Every line of the entries with the word "blue" in it should be shown.

[Coordinate-based object records]
---
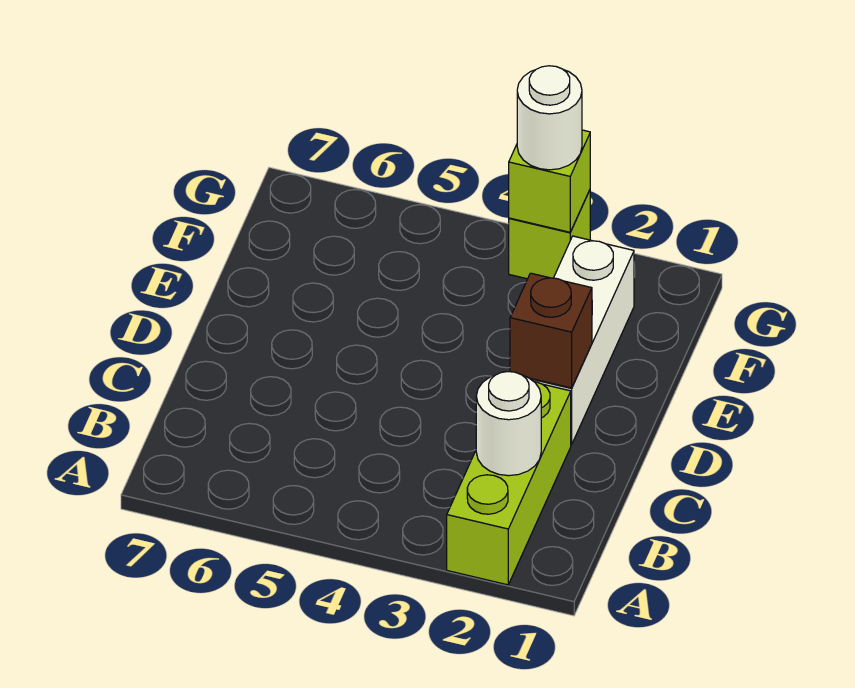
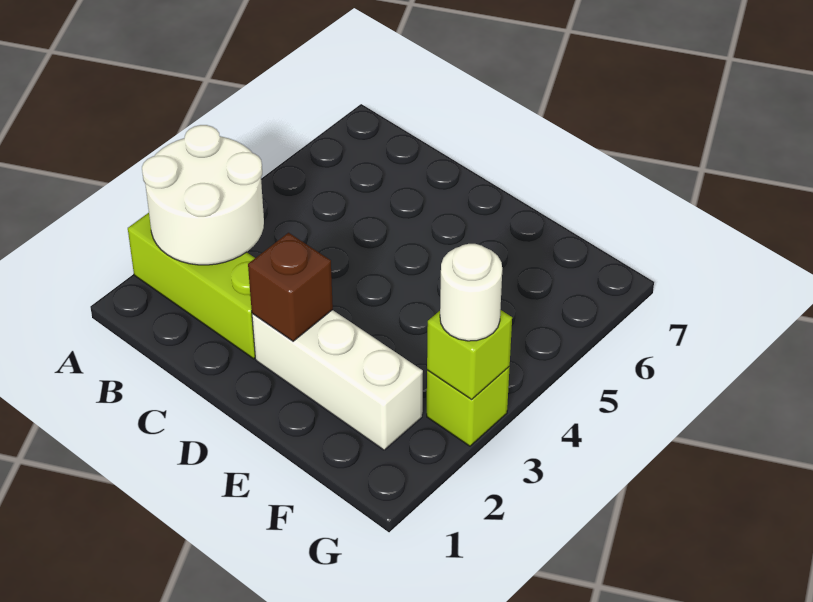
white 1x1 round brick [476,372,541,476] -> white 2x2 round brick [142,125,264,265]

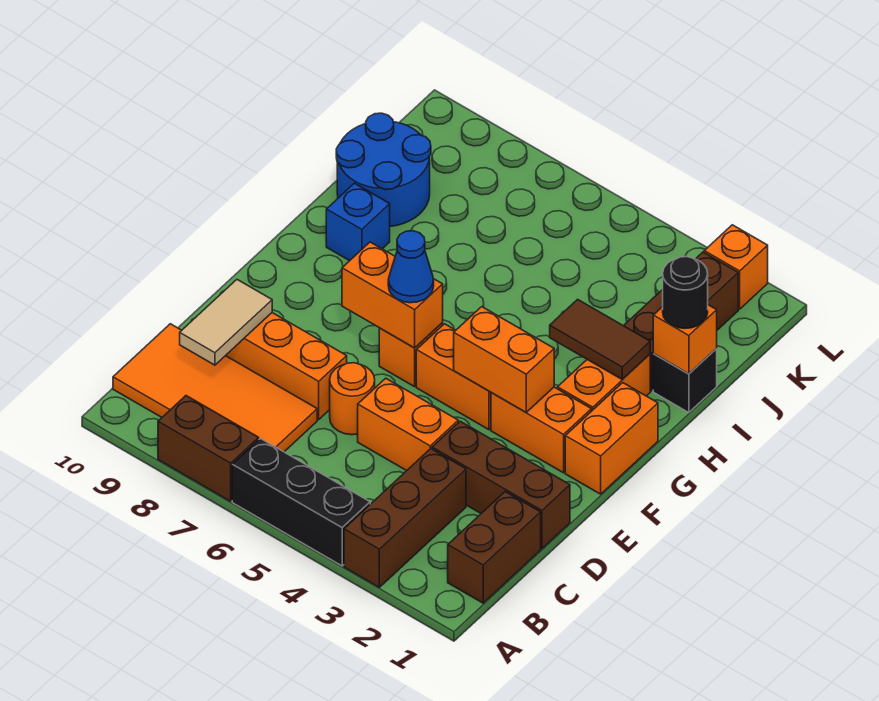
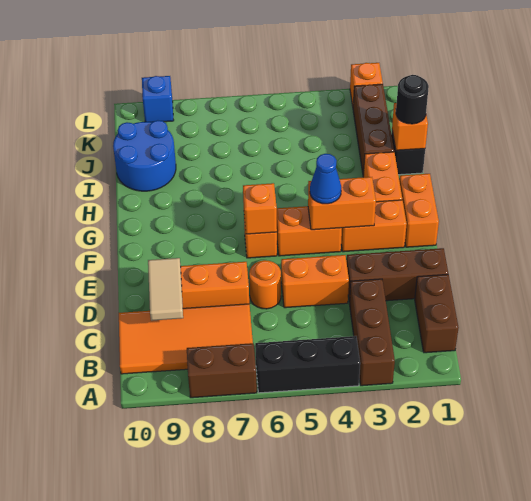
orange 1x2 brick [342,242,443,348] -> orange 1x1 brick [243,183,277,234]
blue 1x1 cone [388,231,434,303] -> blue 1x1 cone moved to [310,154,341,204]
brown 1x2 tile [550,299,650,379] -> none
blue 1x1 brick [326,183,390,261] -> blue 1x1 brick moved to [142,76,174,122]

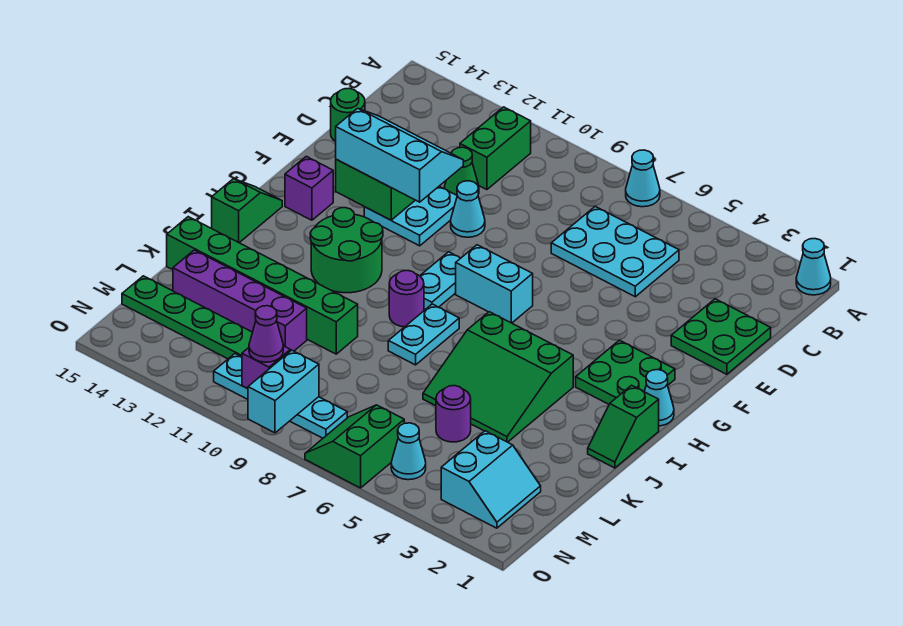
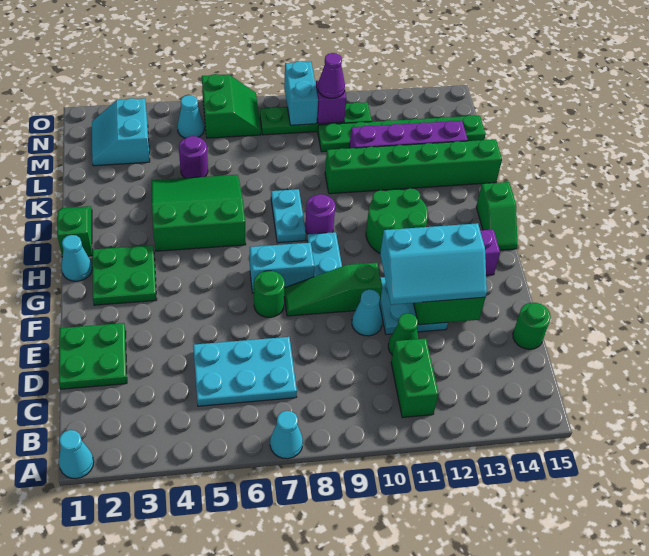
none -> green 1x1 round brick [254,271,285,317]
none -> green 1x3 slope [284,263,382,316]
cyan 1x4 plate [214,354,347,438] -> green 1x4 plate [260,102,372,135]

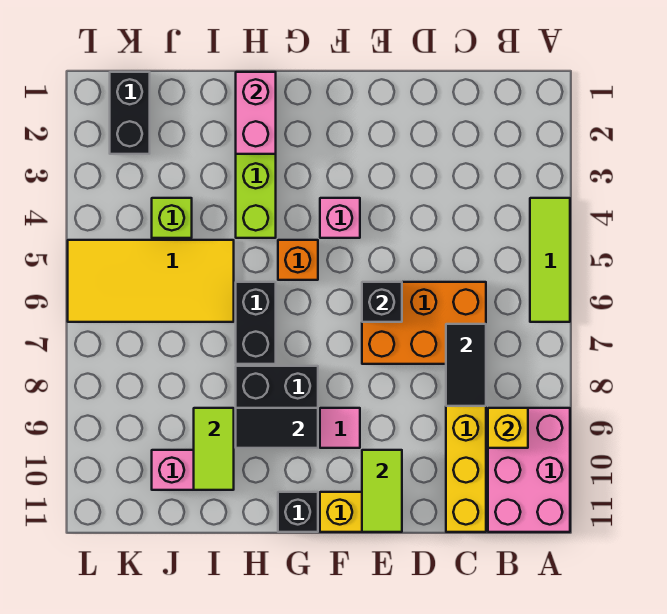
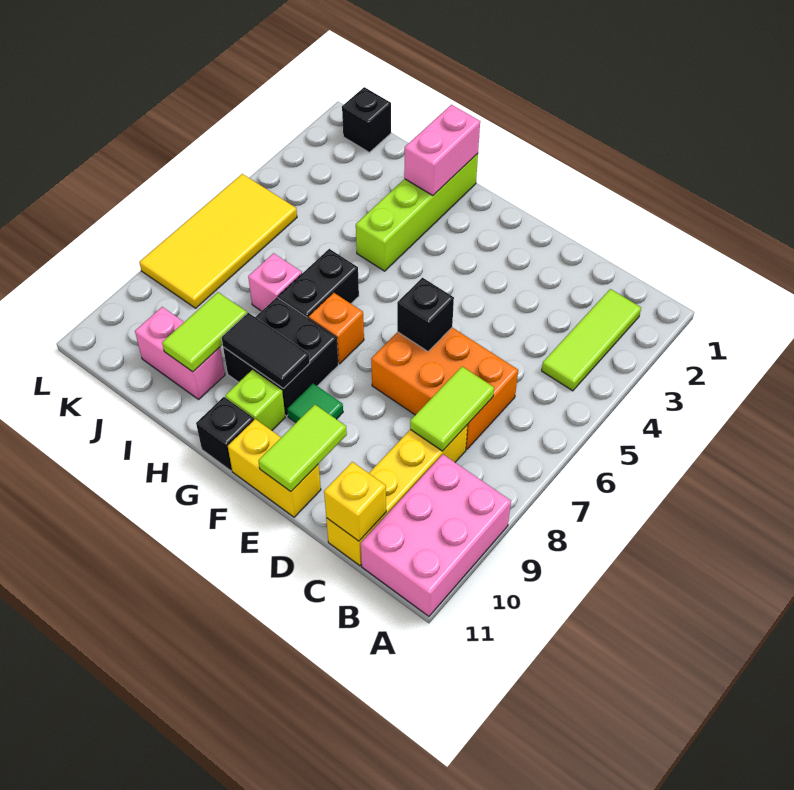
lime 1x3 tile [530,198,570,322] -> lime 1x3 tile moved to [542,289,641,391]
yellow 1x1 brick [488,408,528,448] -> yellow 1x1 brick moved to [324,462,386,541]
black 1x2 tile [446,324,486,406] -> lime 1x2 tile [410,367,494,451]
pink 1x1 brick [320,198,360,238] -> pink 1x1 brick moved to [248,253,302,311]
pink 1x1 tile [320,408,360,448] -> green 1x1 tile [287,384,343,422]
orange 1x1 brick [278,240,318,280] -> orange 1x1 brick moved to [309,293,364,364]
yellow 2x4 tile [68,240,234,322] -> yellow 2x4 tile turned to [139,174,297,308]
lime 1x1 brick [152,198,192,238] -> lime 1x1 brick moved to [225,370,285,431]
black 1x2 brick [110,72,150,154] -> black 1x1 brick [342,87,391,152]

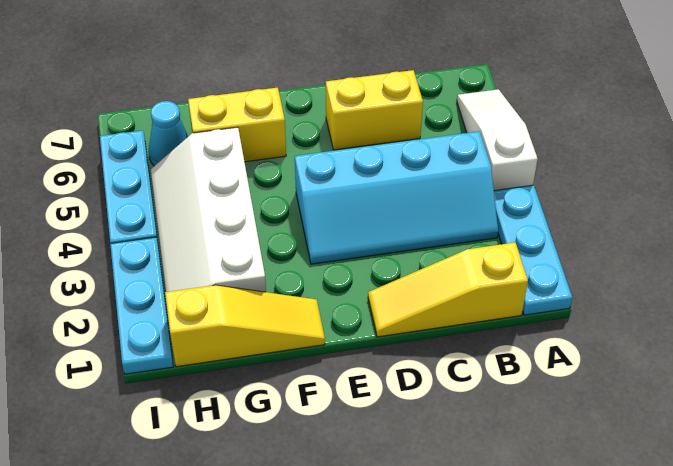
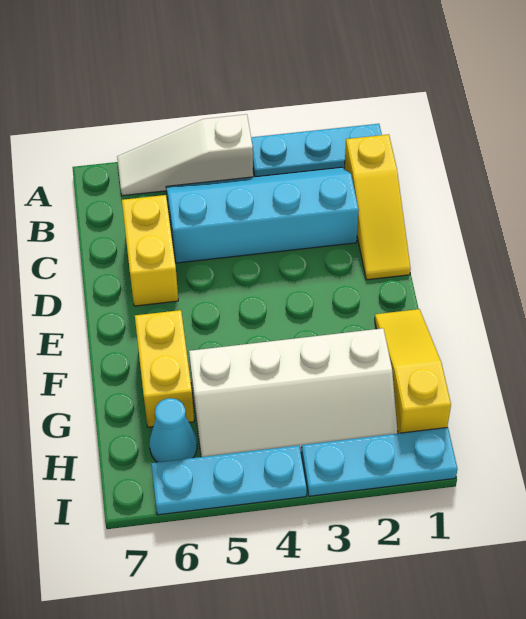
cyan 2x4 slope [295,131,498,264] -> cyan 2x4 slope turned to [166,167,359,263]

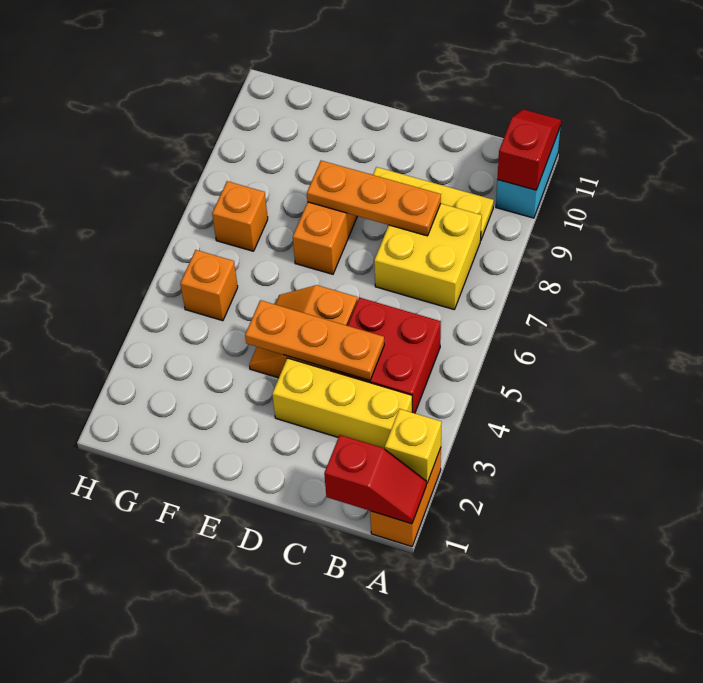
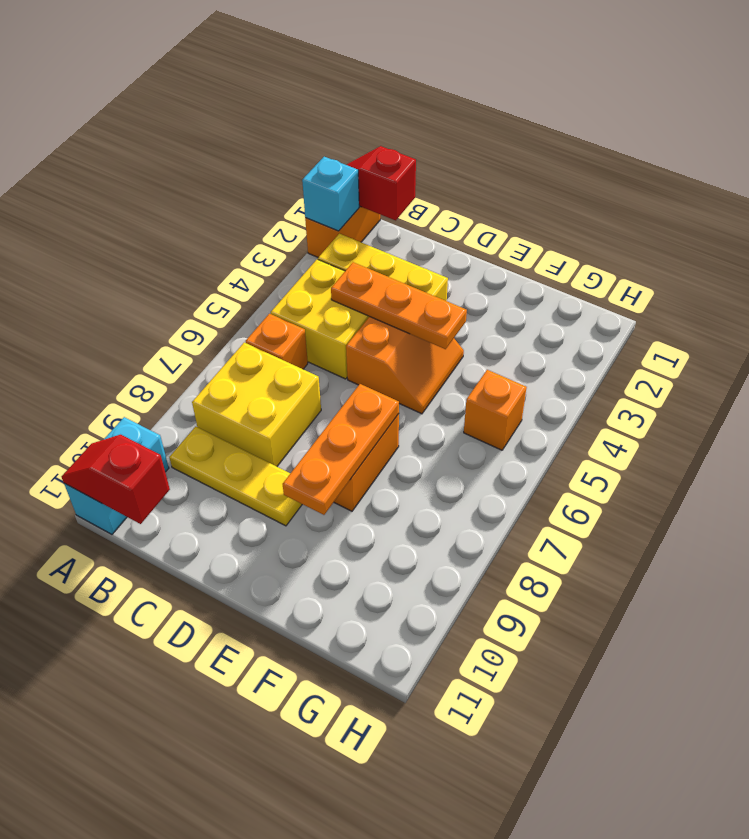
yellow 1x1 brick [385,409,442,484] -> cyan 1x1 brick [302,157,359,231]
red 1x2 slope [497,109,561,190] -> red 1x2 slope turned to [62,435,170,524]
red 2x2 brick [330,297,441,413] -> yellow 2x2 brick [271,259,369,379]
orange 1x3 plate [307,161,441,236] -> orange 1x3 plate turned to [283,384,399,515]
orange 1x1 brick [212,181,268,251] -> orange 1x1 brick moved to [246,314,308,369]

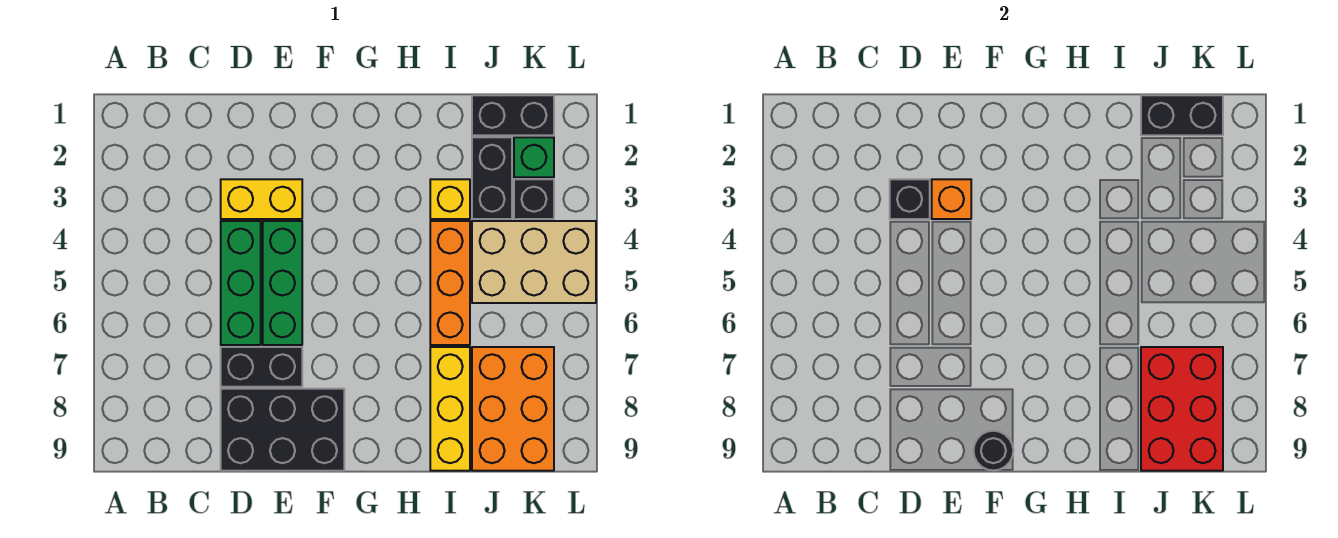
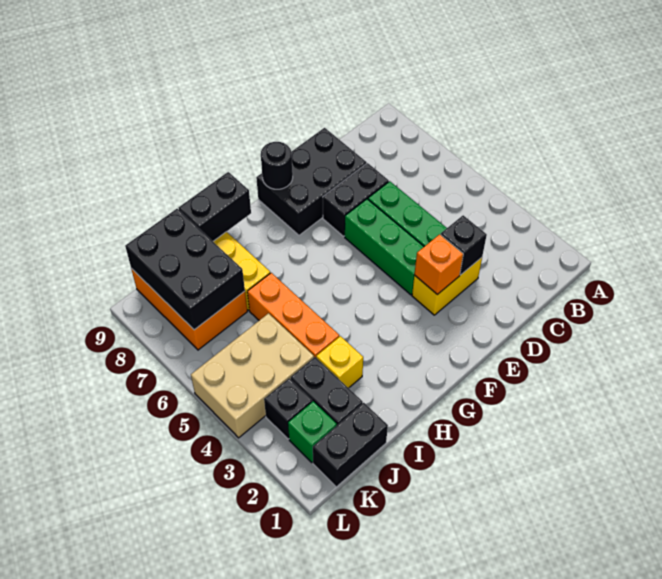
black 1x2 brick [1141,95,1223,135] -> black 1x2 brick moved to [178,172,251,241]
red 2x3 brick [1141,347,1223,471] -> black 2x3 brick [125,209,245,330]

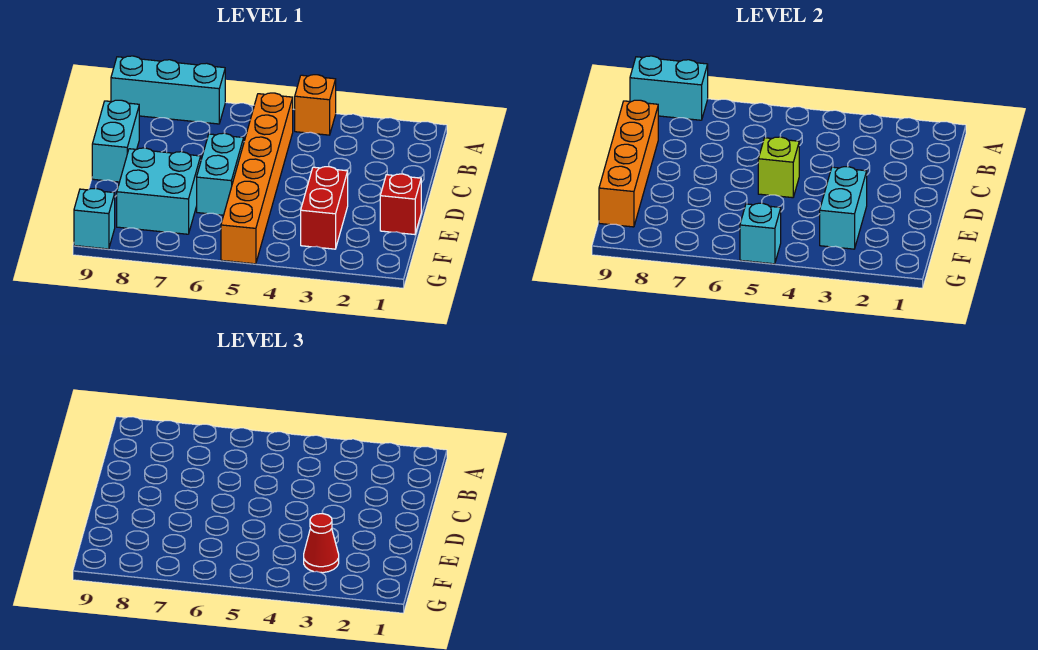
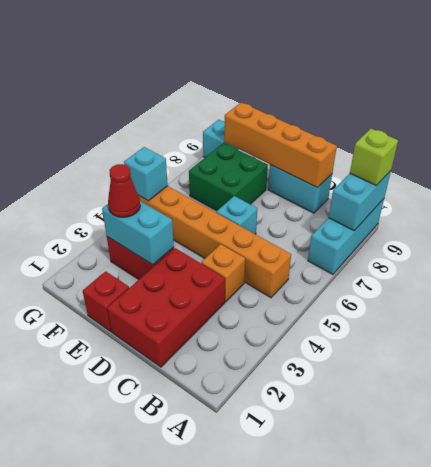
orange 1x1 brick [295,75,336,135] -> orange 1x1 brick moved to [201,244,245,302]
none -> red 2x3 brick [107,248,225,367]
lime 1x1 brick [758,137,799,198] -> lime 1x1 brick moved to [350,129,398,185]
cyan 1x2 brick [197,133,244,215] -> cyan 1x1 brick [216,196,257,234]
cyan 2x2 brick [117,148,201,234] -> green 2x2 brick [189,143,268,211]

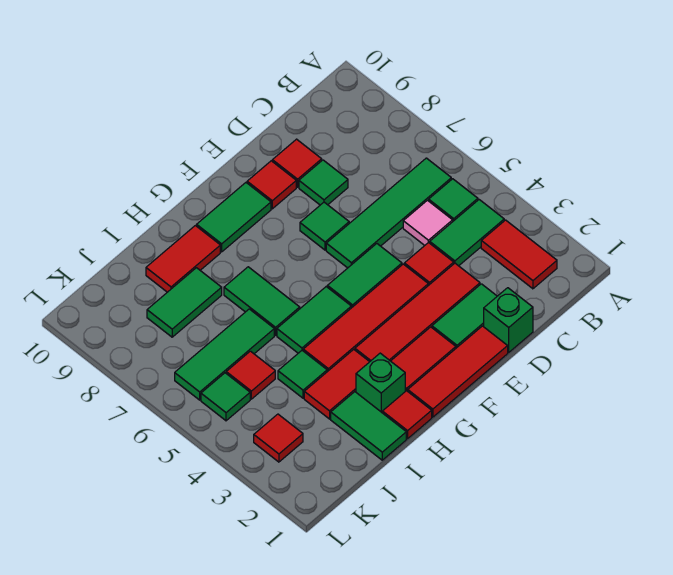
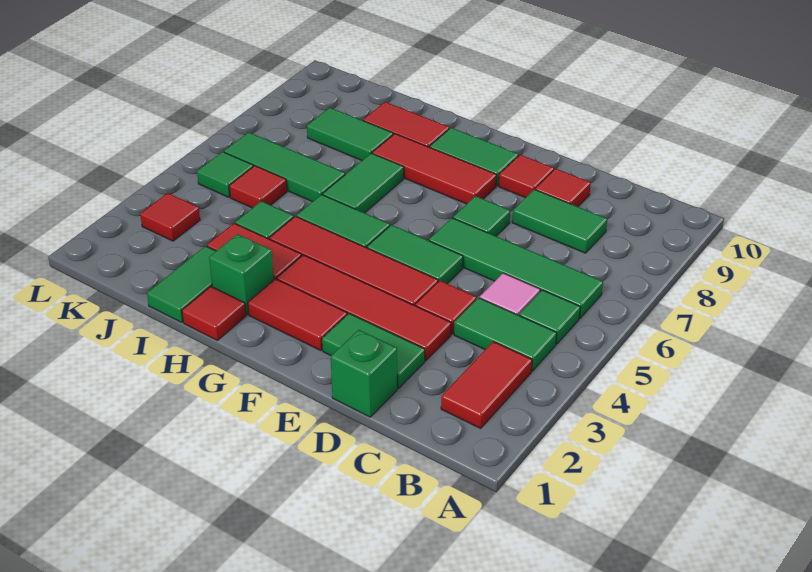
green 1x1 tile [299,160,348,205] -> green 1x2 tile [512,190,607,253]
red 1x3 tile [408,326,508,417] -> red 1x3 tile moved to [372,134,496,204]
---
Exercise answer
blue 1x1 cone [388,231,434,303] -> blue 1x1 cone moved to [310,154,341,204]
blue 1x1 brick [326,183,390,261] -> blue 1x1 brick moved to [142,76,174,122]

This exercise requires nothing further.